Input records section start
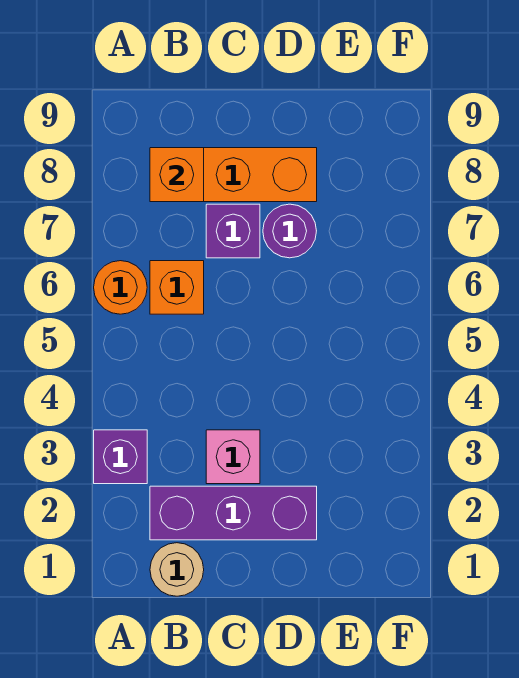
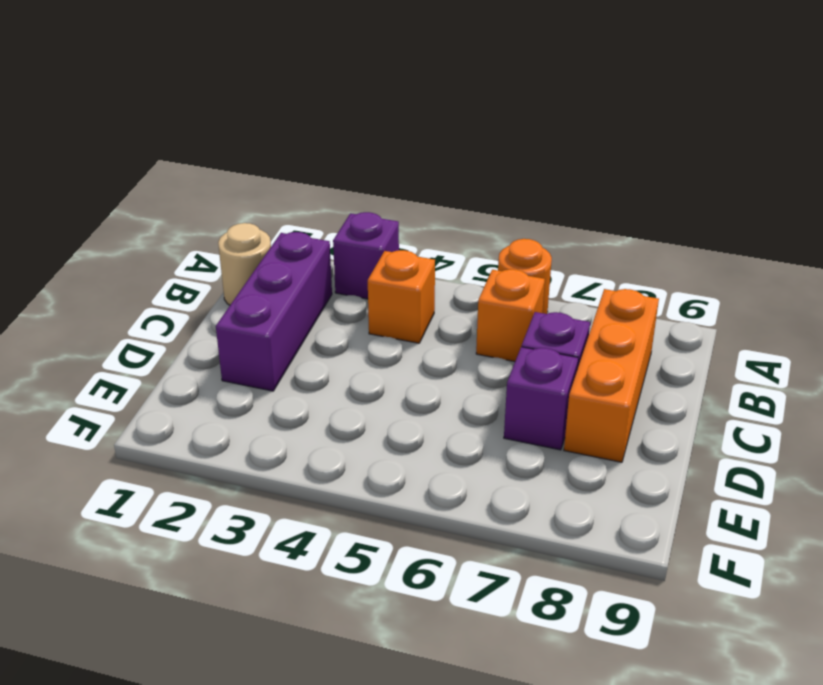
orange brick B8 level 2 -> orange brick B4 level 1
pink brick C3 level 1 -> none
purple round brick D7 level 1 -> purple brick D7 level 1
Input records section end
Input records section start
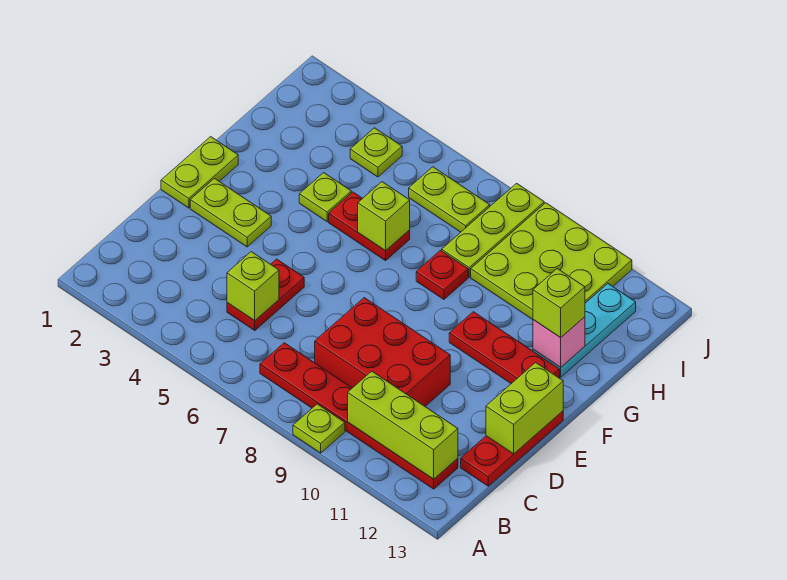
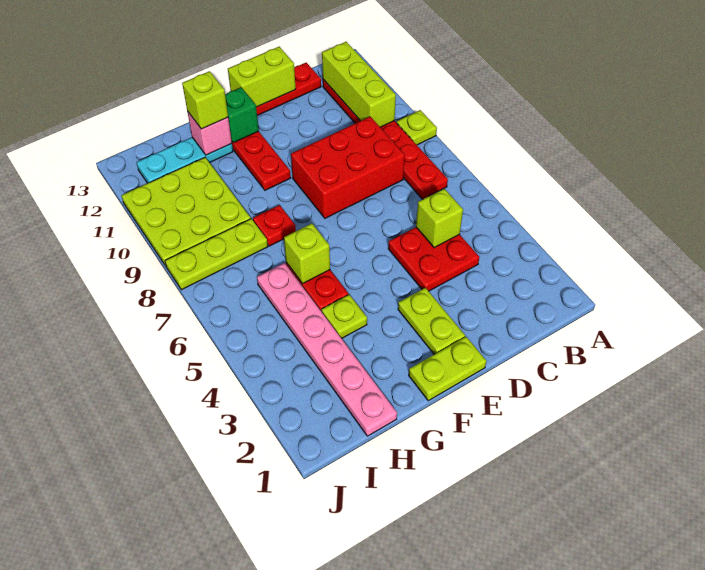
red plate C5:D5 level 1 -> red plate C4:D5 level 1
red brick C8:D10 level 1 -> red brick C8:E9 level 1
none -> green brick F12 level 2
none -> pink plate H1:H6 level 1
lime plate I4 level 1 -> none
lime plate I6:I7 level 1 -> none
Input records section end
• [Work to be completed]: When a line in the data contains the string "pink", copy that line.

• [Exercise answer]:
pink brick C3 level 1 -> none
none -> pink plate H1:H6 level 1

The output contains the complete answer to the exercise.